══ MATERIAL PROVIDED ══

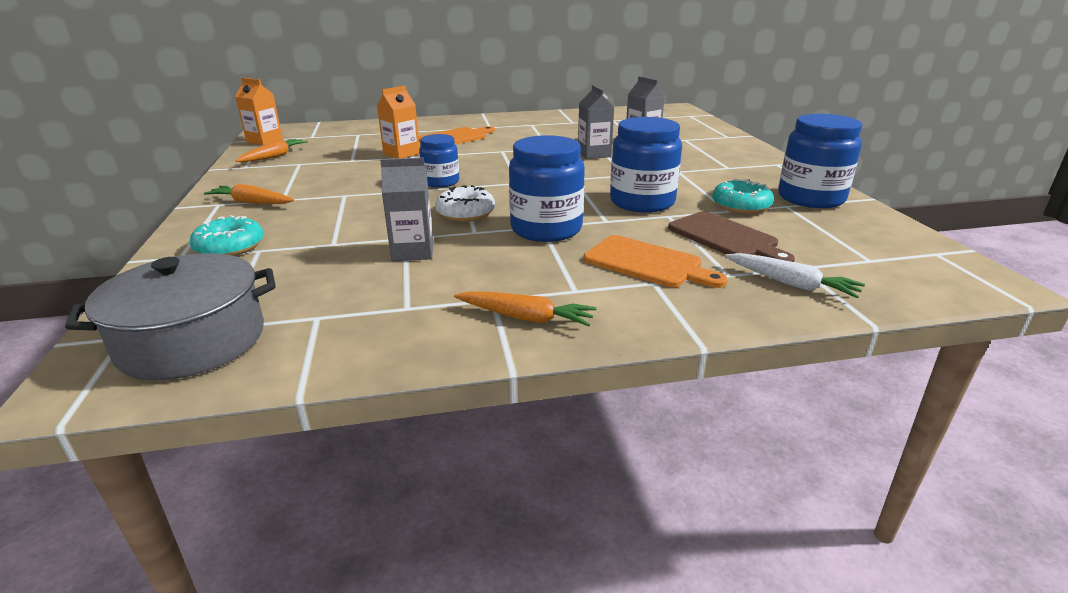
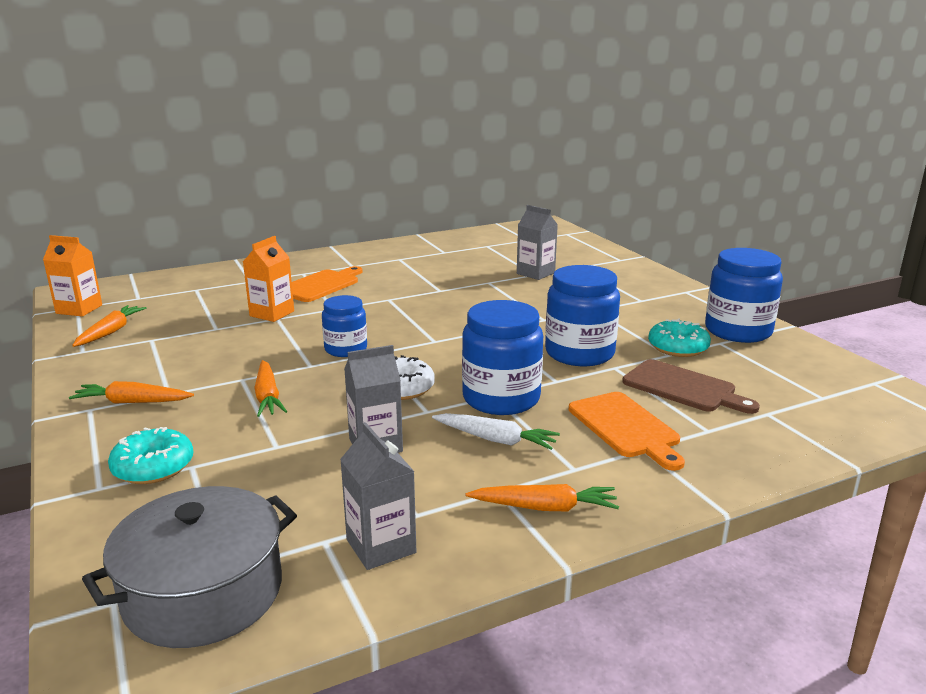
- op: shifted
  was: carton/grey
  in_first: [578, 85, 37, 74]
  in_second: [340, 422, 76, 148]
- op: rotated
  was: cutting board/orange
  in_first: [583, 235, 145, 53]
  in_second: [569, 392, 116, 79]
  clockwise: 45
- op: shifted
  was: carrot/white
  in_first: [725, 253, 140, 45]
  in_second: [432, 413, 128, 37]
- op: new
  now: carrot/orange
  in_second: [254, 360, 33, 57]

═══
══ MATERIAL PROVIDED ══

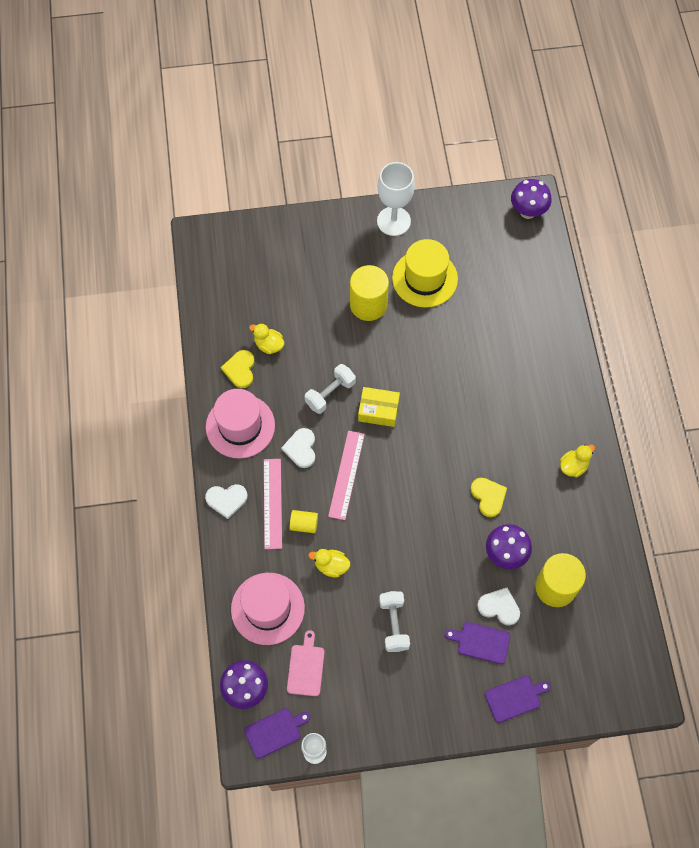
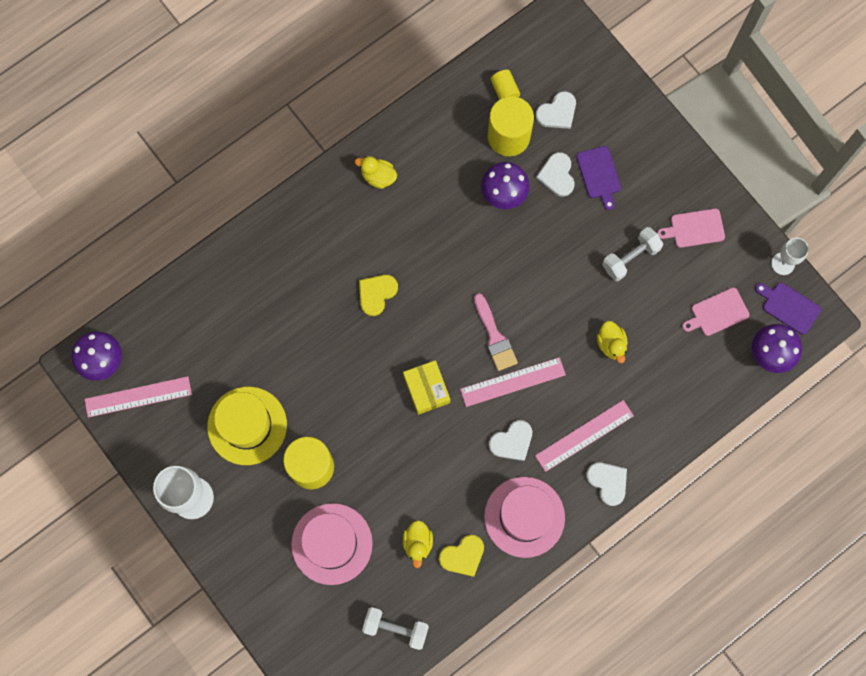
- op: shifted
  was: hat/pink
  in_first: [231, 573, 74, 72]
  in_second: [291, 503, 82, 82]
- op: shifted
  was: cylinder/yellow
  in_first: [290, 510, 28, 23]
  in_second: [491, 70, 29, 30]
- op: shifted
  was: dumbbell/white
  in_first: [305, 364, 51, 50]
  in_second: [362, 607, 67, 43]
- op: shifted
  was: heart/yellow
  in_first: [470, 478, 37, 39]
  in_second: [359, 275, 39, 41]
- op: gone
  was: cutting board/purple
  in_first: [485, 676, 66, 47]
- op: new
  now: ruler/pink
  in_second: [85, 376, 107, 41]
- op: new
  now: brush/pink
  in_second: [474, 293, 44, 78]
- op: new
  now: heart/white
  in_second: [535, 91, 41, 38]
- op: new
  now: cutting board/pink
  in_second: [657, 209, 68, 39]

═══
══ MATERIAL PROVIDED ══

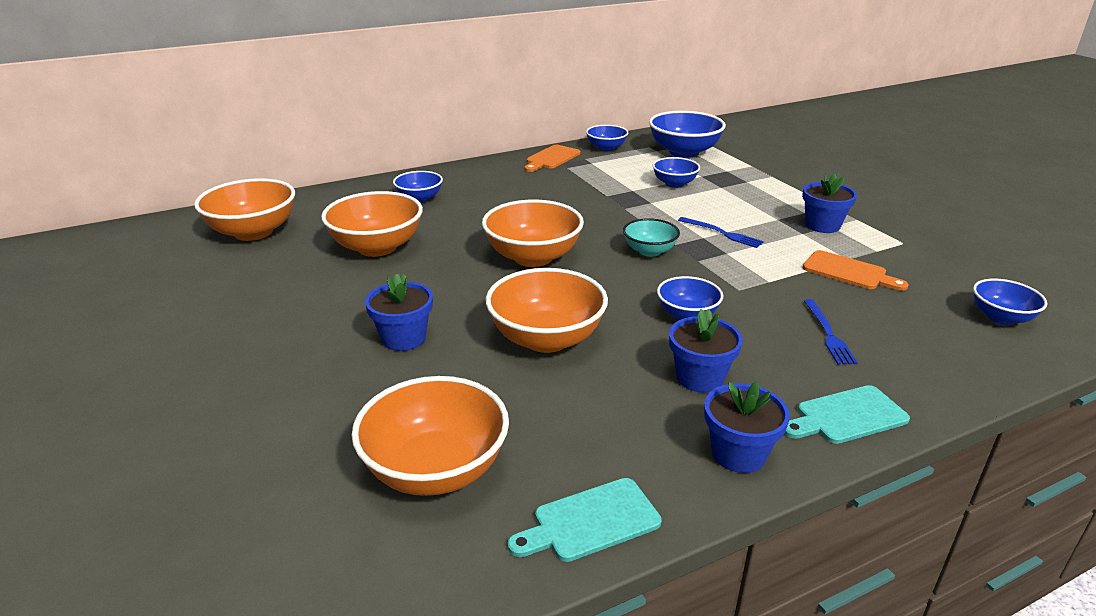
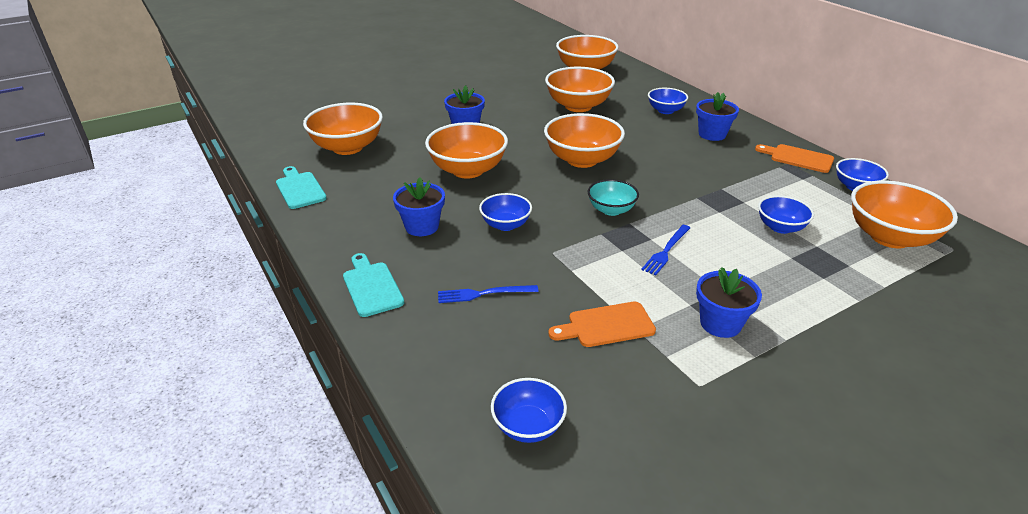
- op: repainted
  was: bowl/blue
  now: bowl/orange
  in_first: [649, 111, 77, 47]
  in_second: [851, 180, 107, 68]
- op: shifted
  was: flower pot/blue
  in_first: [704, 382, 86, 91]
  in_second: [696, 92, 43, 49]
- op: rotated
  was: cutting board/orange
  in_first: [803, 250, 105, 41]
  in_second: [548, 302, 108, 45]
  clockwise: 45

═══

• EXERCISE DIRECTIONS
Write out, from the lines above, only those from the line with "in_second: [359, 275, 39, 41]" to the line with "in_second: [657, 209, 68, 39]", exactly as given, including the first and the last.

• EXERCISE ANSWER
  in_second: [359, 275, 39, 41]
- op: gone
  was: cutting board/purple
  in_first: [485, 676, 66, 47]
- op: new
  now: ruler/pink
  in_second: [85, 376, 107, 41]
- op: new
  now: brush/pink
  in_second: [474, 293, 44, 78]
- op: new
  now: heart/white
  in_second: [535, 91, 41, 38]
- op: new
  now: cutting board/pink
  in_second: [657, 209, 68, 39]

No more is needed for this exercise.